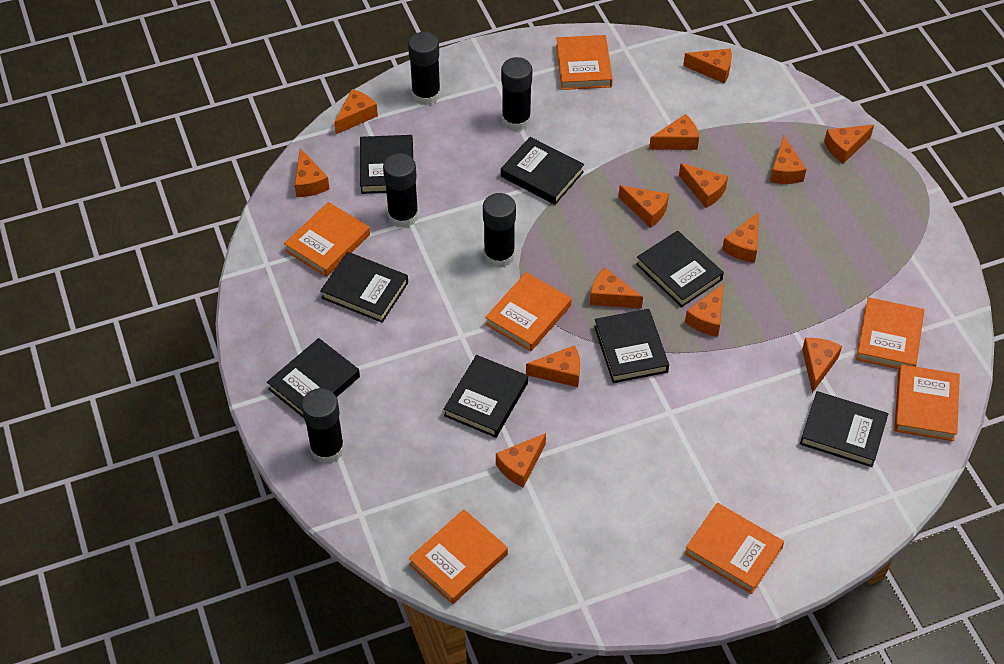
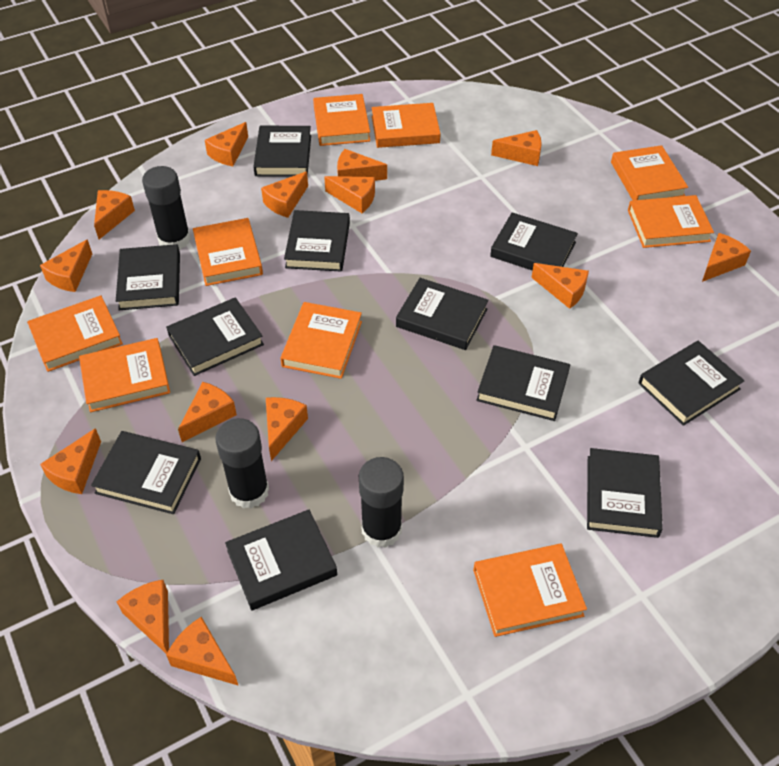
black book: 8 -> 11
black glue stick: 5 -> 3
orange book: 7 -> 9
=====
### Problem to work on
Go through the material above and retype every line exactly, without the images.

### Written reply
black book: 8 -> 11
black glue stick: 5 -> 3
orange book: 7 -> 9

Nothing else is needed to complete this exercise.